• [What you need to do]
The answer is the line that contains "J1 pin 2: GND -> LED" followed by every later line of the entries below, each repeated exactly, and nothing else.

(Version difference data)
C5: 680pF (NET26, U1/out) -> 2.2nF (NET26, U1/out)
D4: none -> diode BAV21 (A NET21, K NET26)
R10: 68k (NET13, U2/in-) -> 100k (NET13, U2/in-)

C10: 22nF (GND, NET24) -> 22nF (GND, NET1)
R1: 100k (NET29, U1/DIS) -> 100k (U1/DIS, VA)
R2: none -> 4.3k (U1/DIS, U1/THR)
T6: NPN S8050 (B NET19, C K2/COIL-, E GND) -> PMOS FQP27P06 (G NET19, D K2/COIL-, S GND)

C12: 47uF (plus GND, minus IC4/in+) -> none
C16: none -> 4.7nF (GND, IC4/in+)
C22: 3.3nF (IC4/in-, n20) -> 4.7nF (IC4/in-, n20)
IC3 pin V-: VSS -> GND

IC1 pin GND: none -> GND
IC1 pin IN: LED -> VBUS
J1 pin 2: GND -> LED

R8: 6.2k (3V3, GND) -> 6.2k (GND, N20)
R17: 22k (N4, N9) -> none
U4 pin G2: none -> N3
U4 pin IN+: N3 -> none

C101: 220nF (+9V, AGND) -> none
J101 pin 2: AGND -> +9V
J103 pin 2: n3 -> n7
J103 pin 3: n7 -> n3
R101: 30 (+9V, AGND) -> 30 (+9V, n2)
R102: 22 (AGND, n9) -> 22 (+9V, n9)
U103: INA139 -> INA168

• [Answer for the task]
J1 pin 2: GND -> LED

R8: 6.2k (3V3, GND) -> 6.2k (GND, N20)
R17: 22k (N4, N9) -> none
U4 pin G2: none -> N3
U4 pin IN+: N3 -> none

C101: 220nF (+9V, AGND) -> none
J101 pin 2: AGND -> +9V
J103 pin 2: n3 -> n7
J103 pin 3: n7 -> n3
R101: 30 (+9V, AGND) -> 30 (+9V, n2)
R102: 22 (AGND, n9) -> 22 (+9V, n9)
U103: INA139 -> INA168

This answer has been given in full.